### WHAT TO WORK ON
Copy each line in the data that includes the word "minus".

======== INPUT FOR THIS TASK ========

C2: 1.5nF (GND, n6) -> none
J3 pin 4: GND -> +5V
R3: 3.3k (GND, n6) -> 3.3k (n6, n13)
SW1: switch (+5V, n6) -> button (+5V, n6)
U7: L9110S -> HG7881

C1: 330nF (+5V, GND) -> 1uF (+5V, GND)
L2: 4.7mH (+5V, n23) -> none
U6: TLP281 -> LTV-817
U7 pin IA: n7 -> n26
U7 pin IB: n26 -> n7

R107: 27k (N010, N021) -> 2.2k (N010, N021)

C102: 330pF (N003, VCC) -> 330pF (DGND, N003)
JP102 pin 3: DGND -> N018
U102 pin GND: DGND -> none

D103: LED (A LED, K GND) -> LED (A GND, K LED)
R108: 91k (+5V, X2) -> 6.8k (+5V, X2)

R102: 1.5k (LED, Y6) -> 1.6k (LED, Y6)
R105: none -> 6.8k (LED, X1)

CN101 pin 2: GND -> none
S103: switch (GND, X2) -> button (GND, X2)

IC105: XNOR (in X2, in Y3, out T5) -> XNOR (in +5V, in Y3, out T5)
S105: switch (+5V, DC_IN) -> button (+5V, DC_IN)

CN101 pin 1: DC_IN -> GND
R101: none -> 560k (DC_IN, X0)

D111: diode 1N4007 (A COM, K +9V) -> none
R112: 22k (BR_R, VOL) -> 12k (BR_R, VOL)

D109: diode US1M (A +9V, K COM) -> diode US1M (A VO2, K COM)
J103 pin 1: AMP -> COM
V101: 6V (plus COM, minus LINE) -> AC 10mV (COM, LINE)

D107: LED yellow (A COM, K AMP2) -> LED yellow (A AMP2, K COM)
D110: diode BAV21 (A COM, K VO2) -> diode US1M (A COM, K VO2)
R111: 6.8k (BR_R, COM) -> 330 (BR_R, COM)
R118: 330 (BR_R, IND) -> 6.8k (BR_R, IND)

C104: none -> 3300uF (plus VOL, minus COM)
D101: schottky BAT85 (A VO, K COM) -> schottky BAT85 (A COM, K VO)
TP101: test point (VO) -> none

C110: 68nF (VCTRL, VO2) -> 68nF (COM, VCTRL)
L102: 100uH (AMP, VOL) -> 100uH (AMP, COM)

========

### RESULT OF THE TASK
V101: 6V (plus COM, minus LINE) -> AC 10mV (COM, LINE)
C104: none -> 3300uF (plus VOL, minus COM)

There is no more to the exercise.